*Task statement:* Reproduce each record exactly, leaving nothing out.
___
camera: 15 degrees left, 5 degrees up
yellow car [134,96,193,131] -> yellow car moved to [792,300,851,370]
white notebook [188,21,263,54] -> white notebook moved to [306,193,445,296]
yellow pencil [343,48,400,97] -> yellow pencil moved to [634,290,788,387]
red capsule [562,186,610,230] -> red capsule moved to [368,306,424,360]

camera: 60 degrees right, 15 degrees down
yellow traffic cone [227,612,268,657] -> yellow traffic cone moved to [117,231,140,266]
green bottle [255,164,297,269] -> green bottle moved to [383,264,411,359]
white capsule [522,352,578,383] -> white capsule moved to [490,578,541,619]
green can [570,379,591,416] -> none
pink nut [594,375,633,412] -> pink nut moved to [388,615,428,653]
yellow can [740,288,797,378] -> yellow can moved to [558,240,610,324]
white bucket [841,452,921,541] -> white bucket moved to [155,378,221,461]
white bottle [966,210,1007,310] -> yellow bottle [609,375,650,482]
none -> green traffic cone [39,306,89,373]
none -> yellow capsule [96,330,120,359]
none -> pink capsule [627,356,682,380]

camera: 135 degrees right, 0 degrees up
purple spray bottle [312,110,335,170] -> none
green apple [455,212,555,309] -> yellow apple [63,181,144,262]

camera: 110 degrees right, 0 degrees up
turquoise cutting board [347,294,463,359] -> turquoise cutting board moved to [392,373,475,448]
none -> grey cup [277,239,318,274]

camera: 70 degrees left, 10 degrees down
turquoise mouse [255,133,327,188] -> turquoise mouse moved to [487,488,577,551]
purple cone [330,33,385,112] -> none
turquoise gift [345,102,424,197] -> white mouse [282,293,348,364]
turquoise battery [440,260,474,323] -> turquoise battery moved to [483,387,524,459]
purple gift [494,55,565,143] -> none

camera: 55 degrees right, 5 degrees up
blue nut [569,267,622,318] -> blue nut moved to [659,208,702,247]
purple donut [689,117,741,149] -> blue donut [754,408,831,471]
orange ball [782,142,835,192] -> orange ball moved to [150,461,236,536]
___
*Output for this exercise:*
camera: 15 degrees left, 5 degrees up
yellow car [134,96,193,131] -> yellow car moved to [792,300,851,370]
white notebook [188,21,263,54] -> white notebook moved to [306,193,445,296]
yellow pencil [343,48,400,97] -> yellow pencil moved to [634,290,788,387]
red capsule [562,186,610,230] -> red capsule moved to [368,306,424,360]

camera: 60 degrees right, 15 degrees down
yellow traffic cone [227,612,268,657] -> yellow traffic cone moved to [117,231,140,266]
green bottle [255,164,297,269] -> green bottle moved to [383,264,411,359]
white capsule [522,352,578,383] -> white capsule moved to [490,578,541,619]
green can [570,379,591,416] -> none
pink nut [594,375,633,412] -> pink nut moved to [388,615,428,653]
yellow can [740,288,797,378] -> yellow can moved to [558,240,610,324]
white bucket [841,452,921,541] -> white bucket moved to [155,378,221,461]
white bottle [966,210,1007,310] -> yellow bottle [609,375,650,482]
none -> green traffic cone [39,306,89,373]
none -> yellow capsule [96,330,120,359]
none -> pink capsule [627,356,682,380]

camera: 135 degrees right, 0 degrees up
purple spray bottle [312,110,335,170] -> none
green apple [455,212,555,309] -> yellow apple [63,181,144,262]

camera: 110 degrees right, 0 degrees up
turquoise cutting board [347,294,463,359] -> turquoise cutting board moved to [392,373,475,448]
none -> grey cup [277,239,318,274]

camera: 70 degrees left, 10 degrees down
turquoise mouse [255,133,327,188] -> turquoise mouse moved to [487,488,577,551]
purple cone [330,33,385,112] -> none
turquoise gift [345,102,424,197] -> white mouse [282,293,348,364]
turquoise battery [440,260,474,323] -> turquoise battery moved to [483,387,524,459]
purple gift [494,55,565,143] -> none

camera: 55 degrees right, 5 degrees up
blue nut [569,267,622,318] -> blue nut moved to [659,208,702,247]
purple donut [689,117,741,149] -> blue donut [754,408,831,471]
orange ball [782,142,835,192] -> orange ball moved to [150,461,236,536]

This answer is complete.